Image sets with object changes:
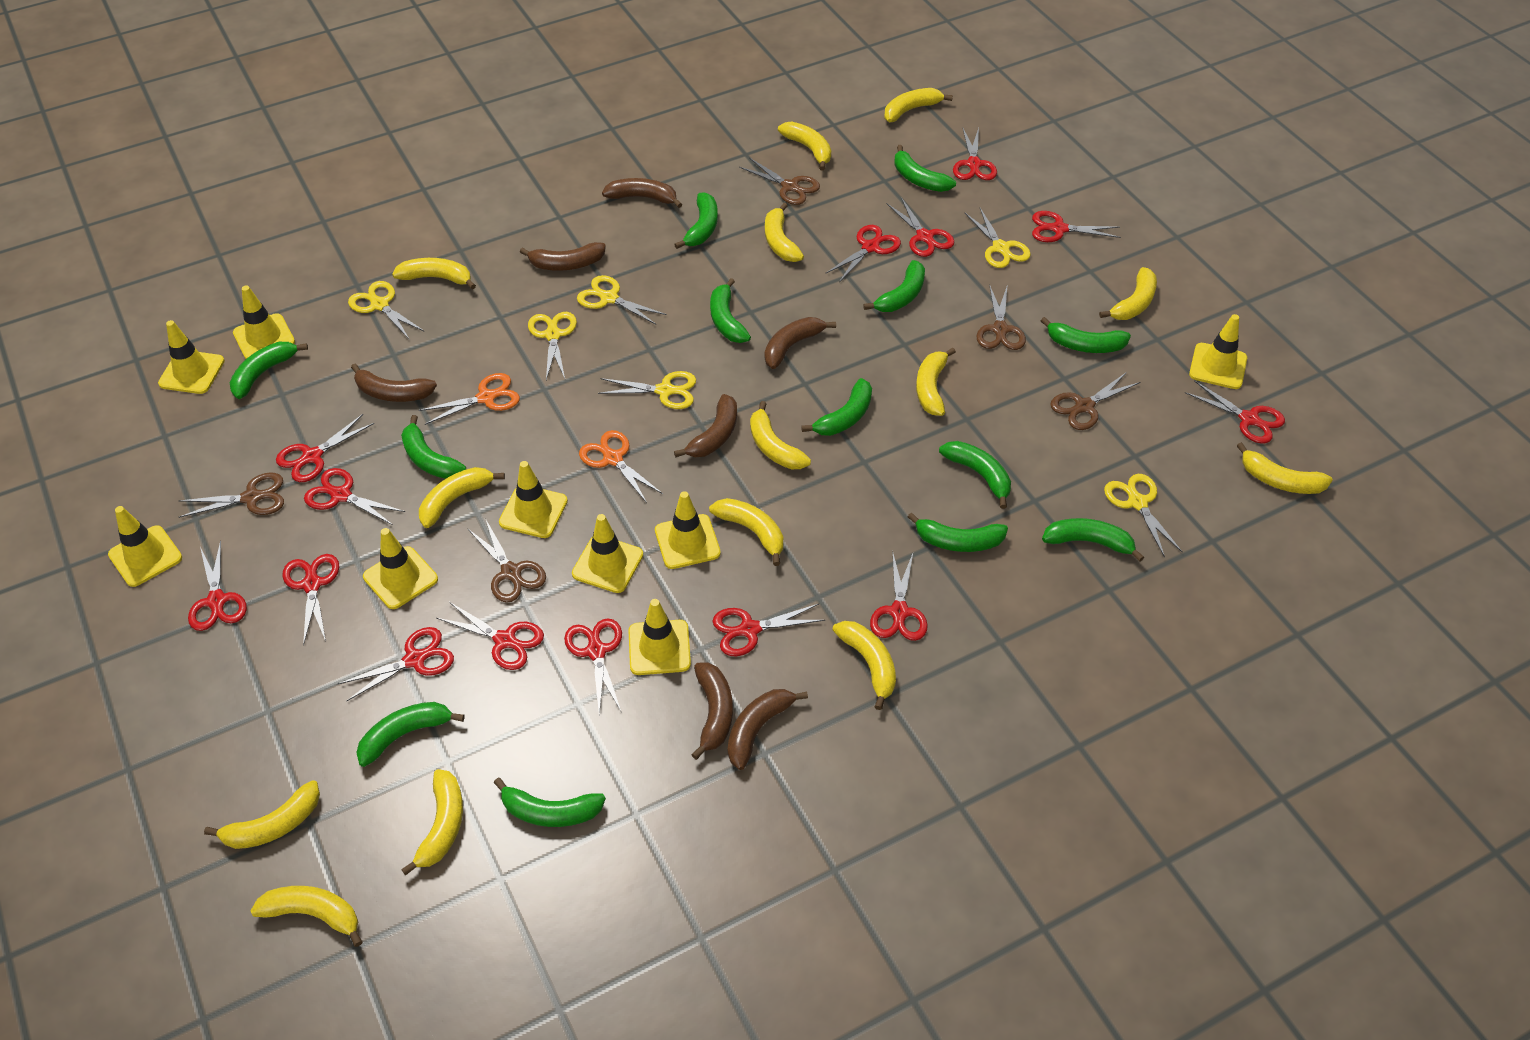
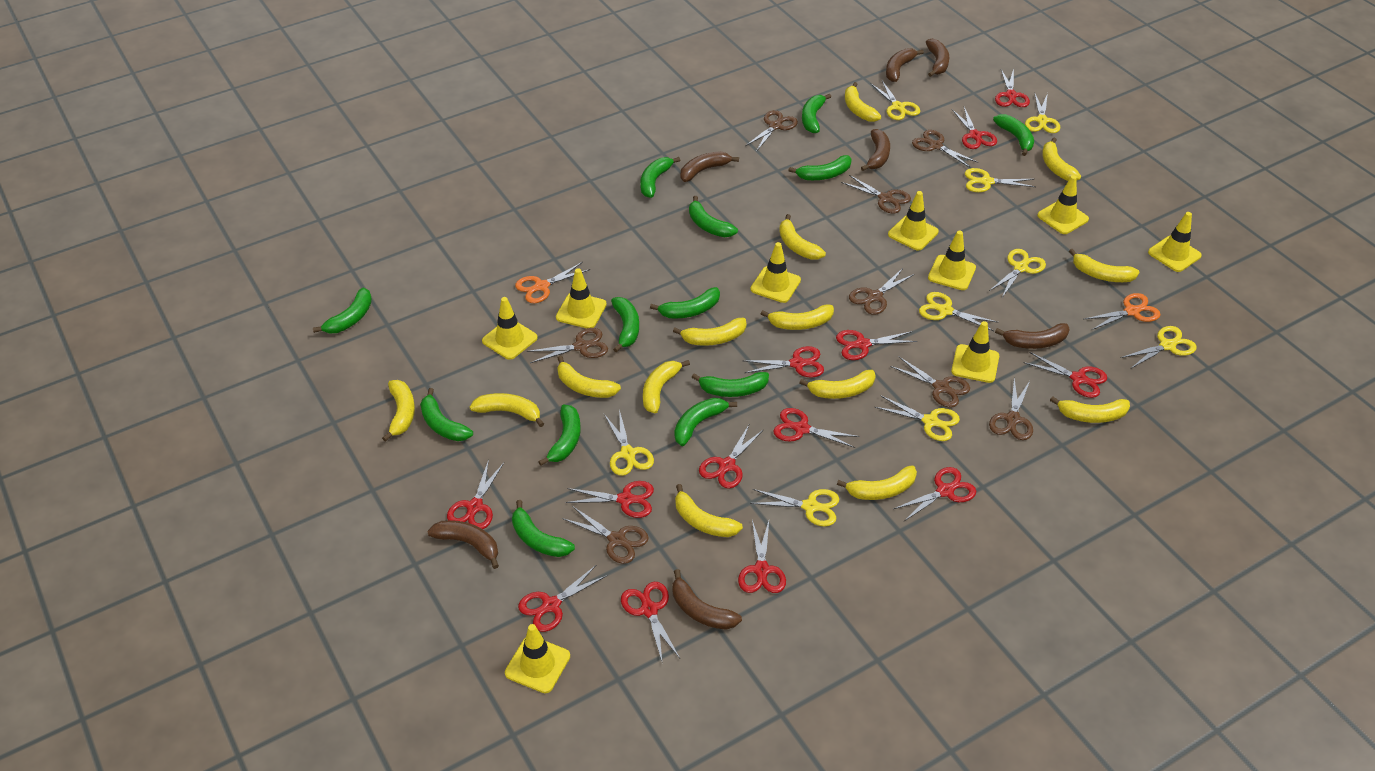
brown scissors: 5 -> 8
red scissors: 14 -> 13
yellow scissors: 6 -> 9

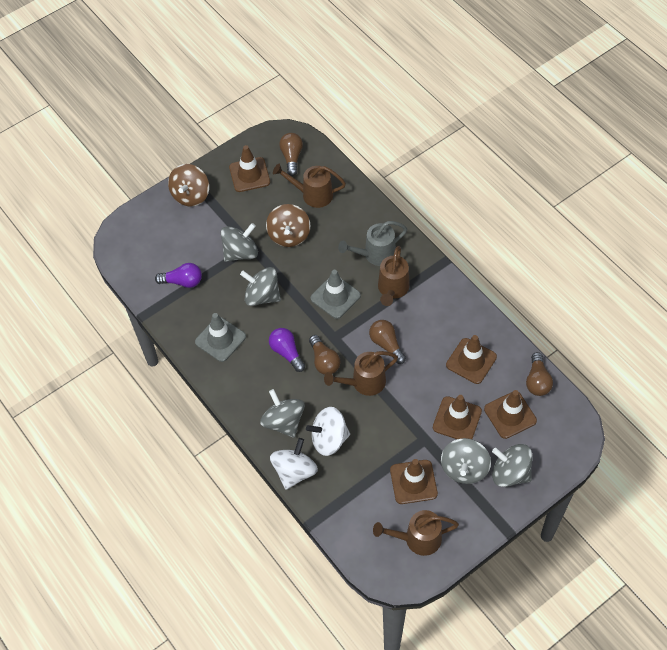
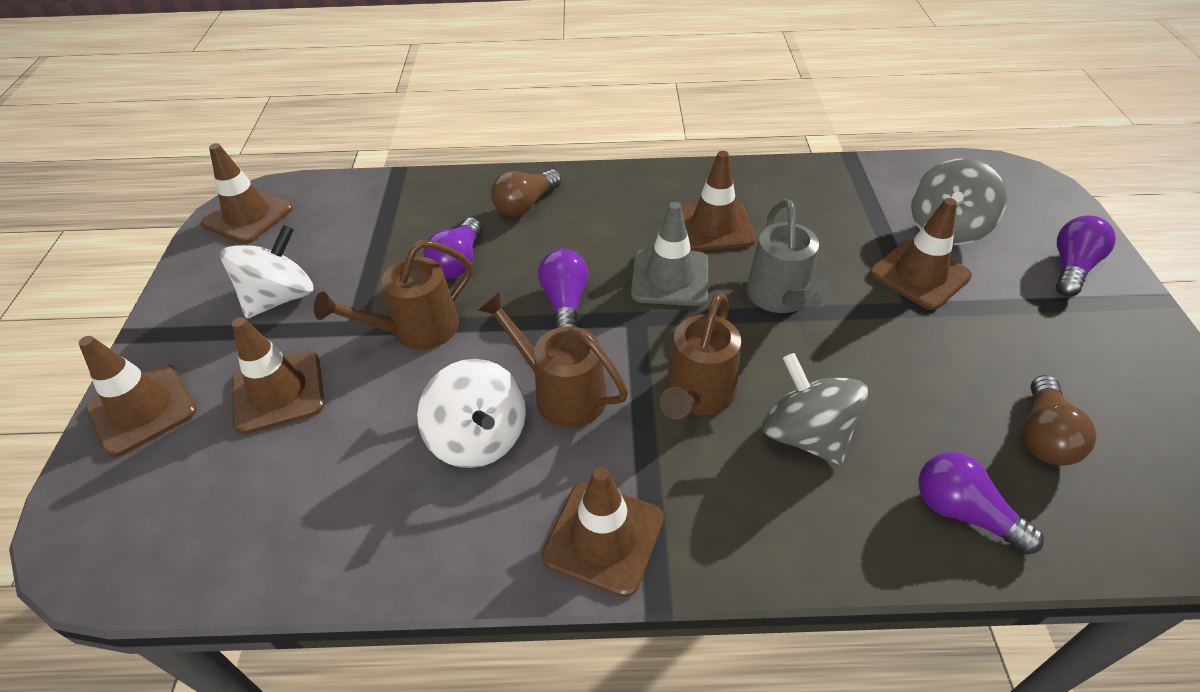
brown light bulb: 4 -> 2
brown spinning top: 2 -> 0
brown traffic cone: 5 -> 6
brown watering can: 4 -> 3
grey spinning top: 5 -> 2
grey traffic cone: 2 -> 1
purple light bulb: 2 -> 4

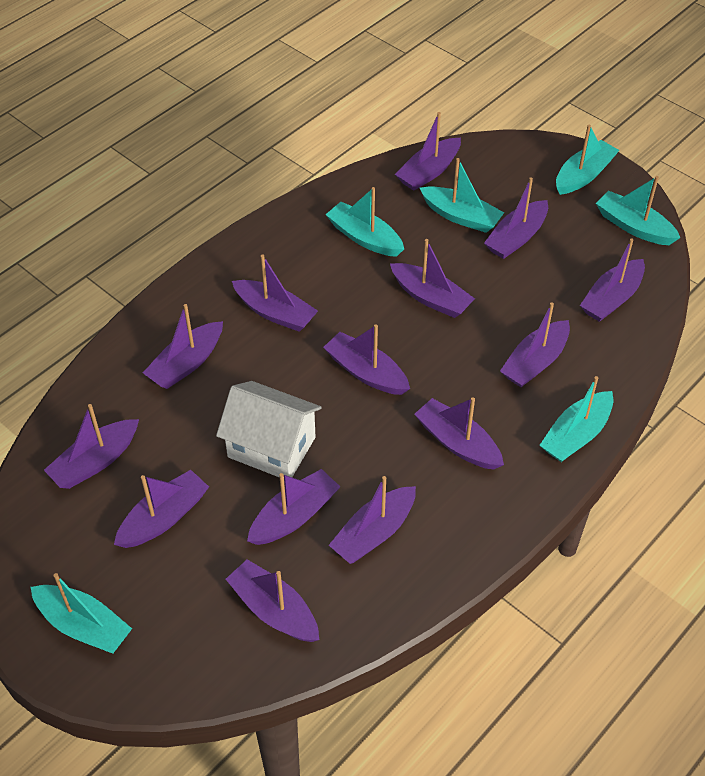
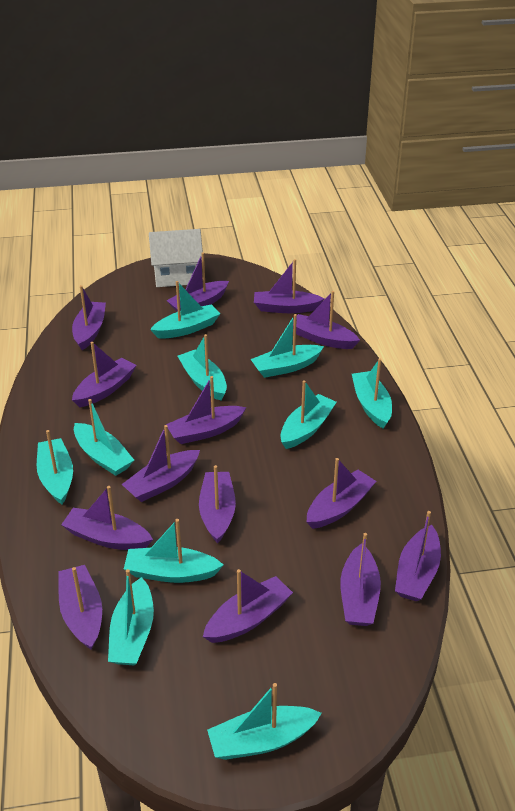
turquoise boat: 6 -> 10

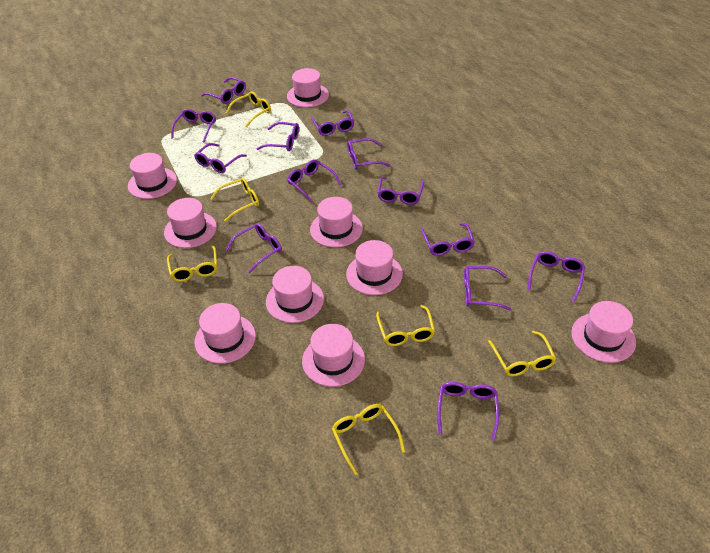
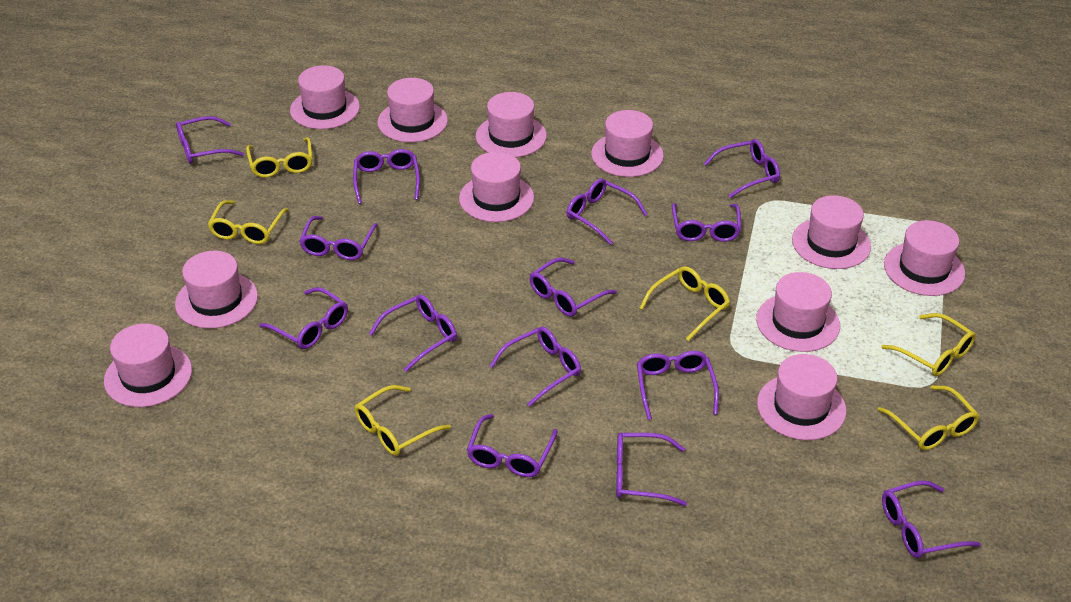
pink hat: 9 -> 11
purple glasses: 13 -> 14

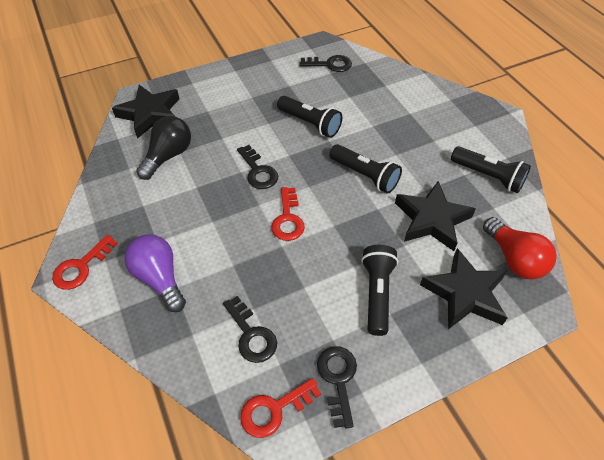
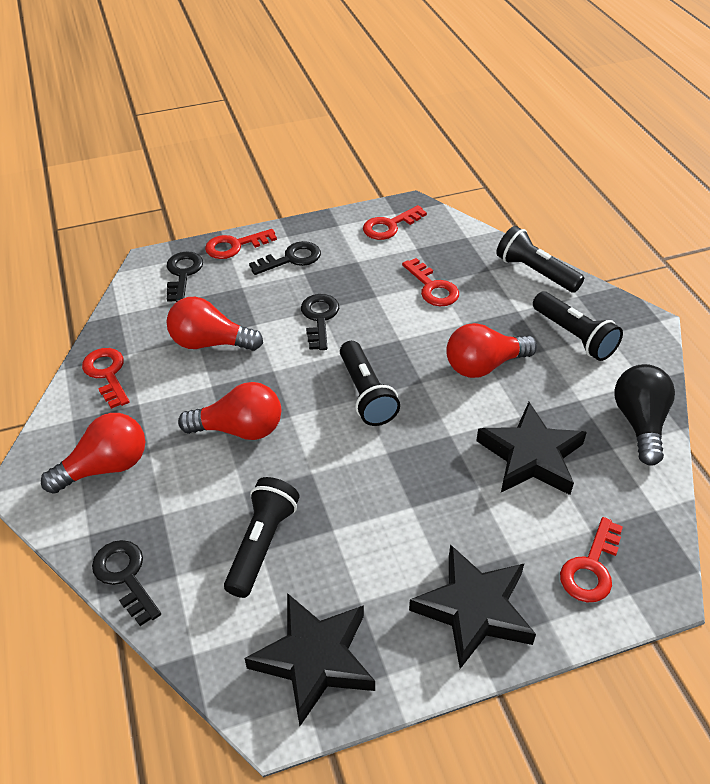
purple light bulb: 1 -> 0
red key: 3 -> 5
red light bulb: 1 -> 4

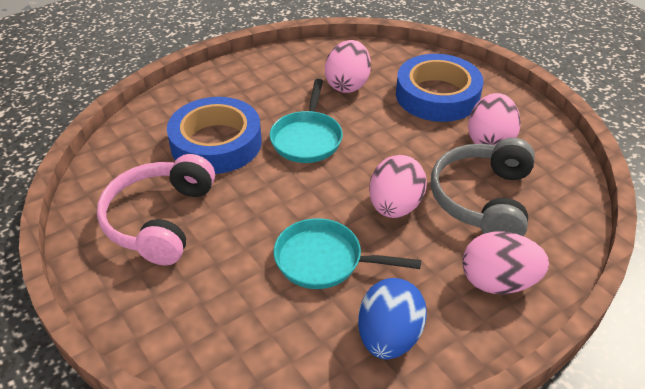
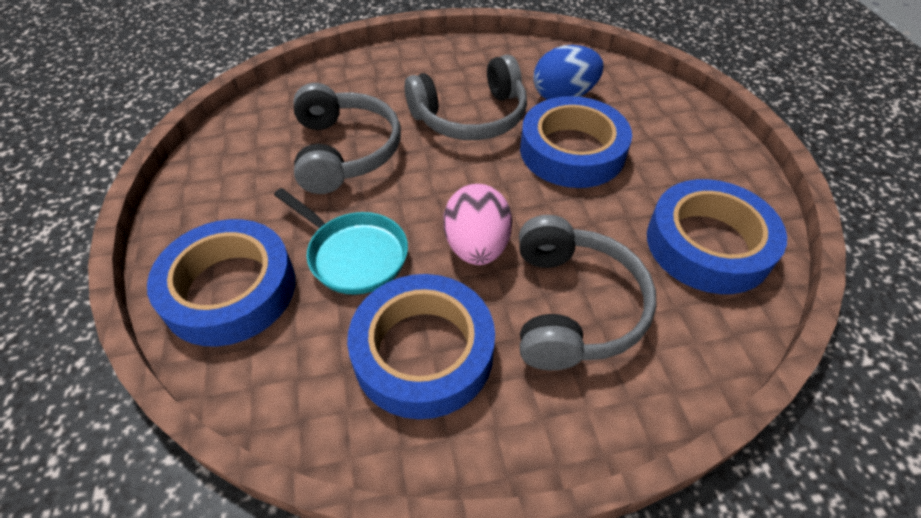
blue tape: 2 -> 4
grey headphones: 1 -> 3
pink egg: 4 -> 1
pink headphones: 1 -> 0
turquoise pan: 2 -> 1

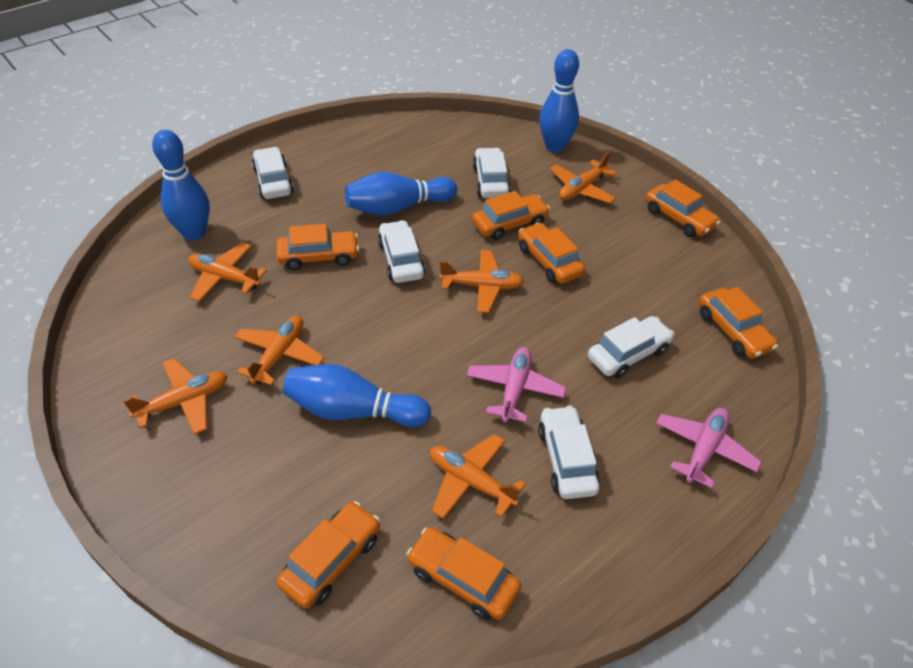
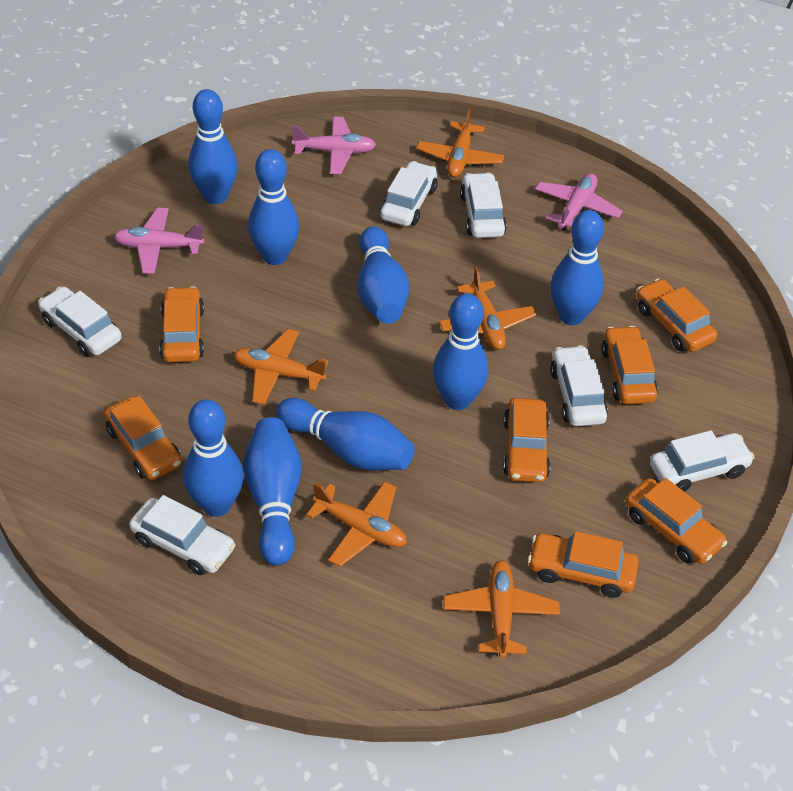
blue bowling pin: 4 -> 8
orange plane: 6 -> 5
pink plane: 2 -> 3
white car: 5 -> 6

GOAL OF THE EXERCISE: The expected answer is the data retyped exactly, without pictures.

EXERCISE RESPONSE:
brown scissors: 5 -> 8
red scissors: 14 -> 13
yellow scissors: 6 -> 9

brown light bulb: 4 -> 2
brown spinning top: 2 -> 0
brown traffic cone: 5 -> 6
brown watering can: 4 -> 3
grey spinning top: 5 -> 2
grey traffic cone: 2 -> 1
purple light bulb: 2 -> 4

turquoise boat: 6 -> 10

pink hat: 9 -> 11
purple glasses: 13 -> 14

purple light bulb: 1 -> 0
red key: 3 -> 5
red light bulb: 1 -> 4

blue tape: 2 -> 4
grey headphones: 1 -> 3
pink egg: 4 -> 1
pink headphones: 1 -> 0
turquoise pan: 2 -> 1

blue bowling pin: 4 -> 8
orange plane: 6 -> 5
pink plane: 2 -> 3
white car: 5 -> 6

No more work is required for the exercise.